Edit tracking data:
↓

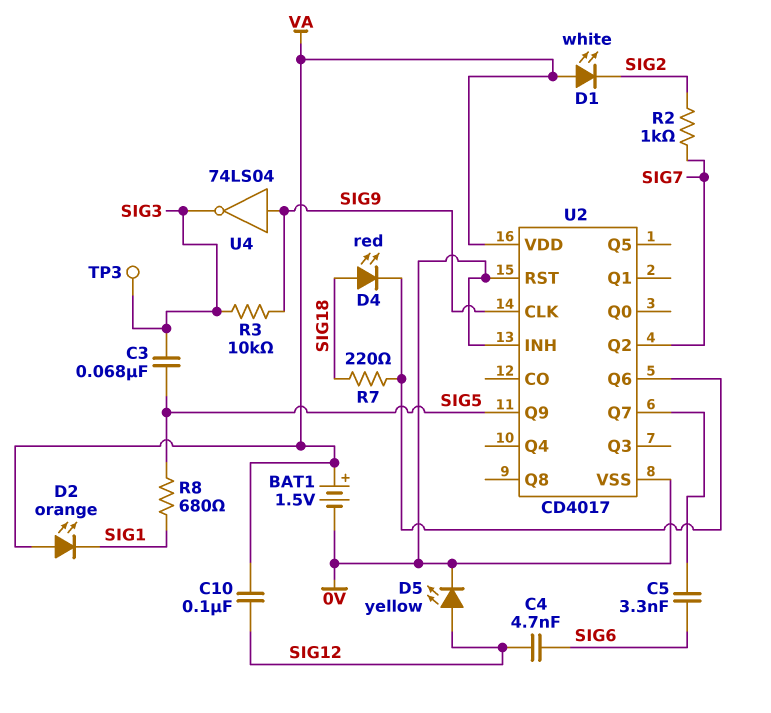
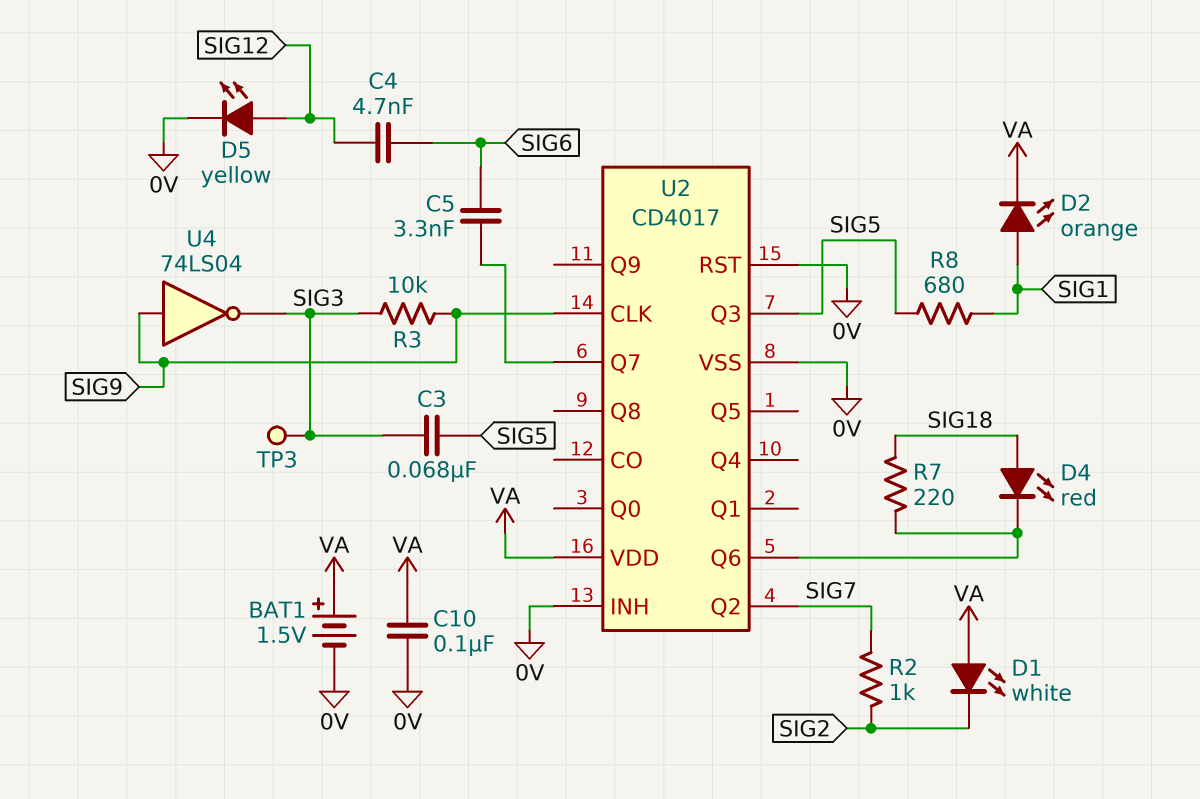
C10: 100nF (SIG12, VA) -> 100nF (0V, VA)
D2: LED orange (A VA, K SIG1) -> LED orange (A SIG1, K VA)
U2 pin Q3: none -> SIG5
U2 pin Q9: SIG5 -> none

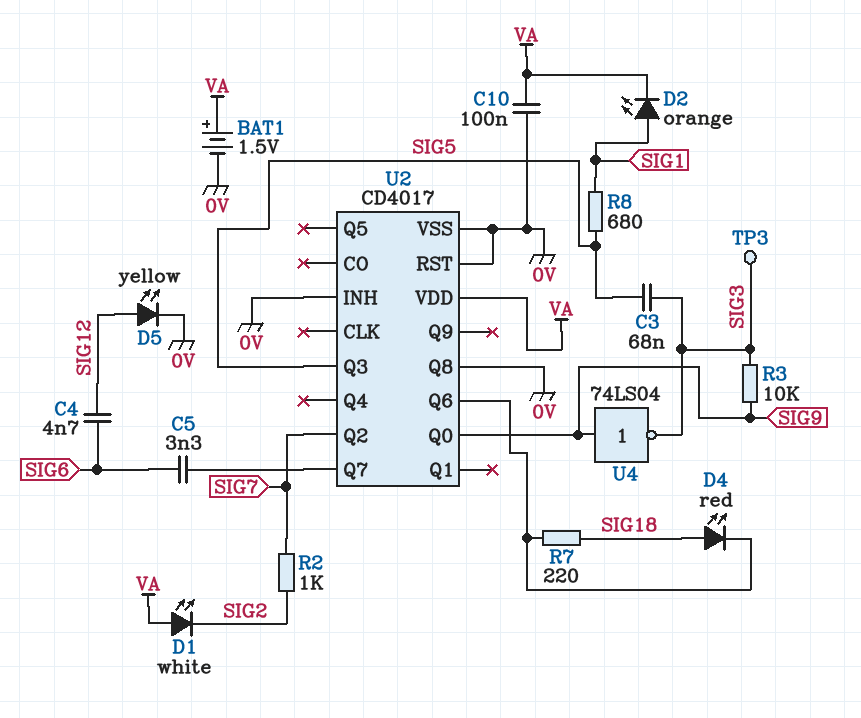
U2 pin CLK: SIG9 -> none
U2 pin Q0: none -> SIG9
U2 pin Q8: none -> 0V

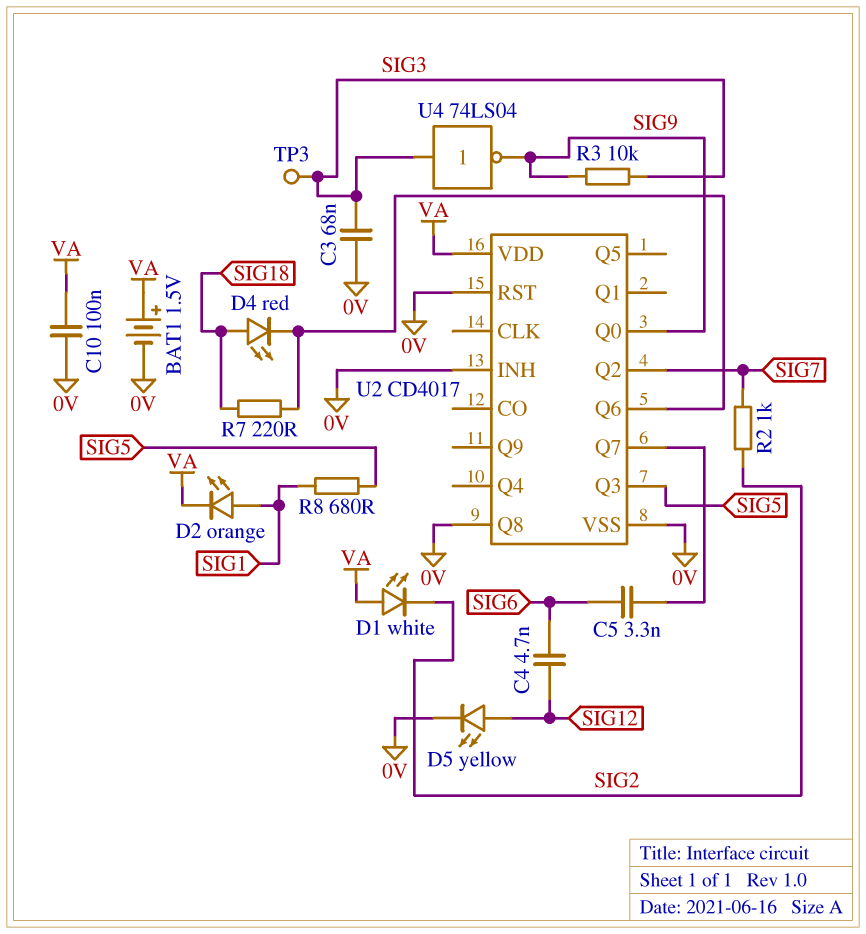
C3: 68nF (SIG3, SIG5) -> 68nF (0V, SIG3)
U4: NOT 74LS04 (in SIG9, out SIG3) -> NOT 74LS04 (in SIG3, out SIG9)

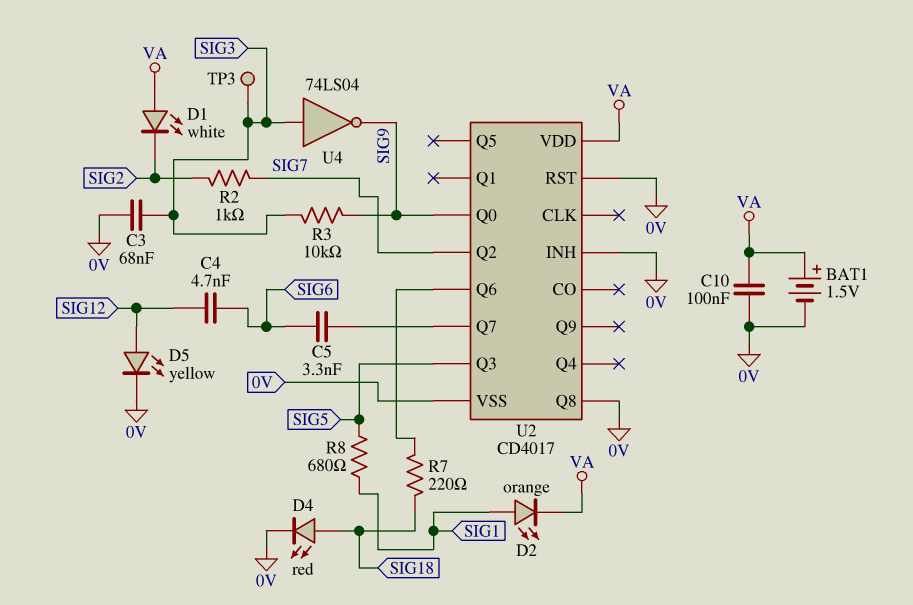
D4: LED red (A SIG18, K U2/Q6) -> LED red (A SIG18, K 0V)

↑

Write out each record exactly as shown, but not its pictures.

C10: 100nF (SIG12, VA) -> 100nF (0V, VA)
D2: LED orange (A VA, K SIG1) -> LED orange (A SIG1, K VA)
U2 pin Q3: none -> SIG5
U2 pin Q9: SIG5 -> none

U2 pin CLK: SIG9 -> none
U2 pin Q0: none -> SIG9
U2 pin Q8: none -> 0V

C3: 68nF (SIG3, SIG5) -> 68nF (0V, SIG3)
U4: NOT 74LS04 (in SIG9, out SIG3) -> NOT 74LS04 (in SIG3, out SIG9)

D4: LED red (A SIG18, K U2/Q6) -> LED red (A SIG18, K 0V)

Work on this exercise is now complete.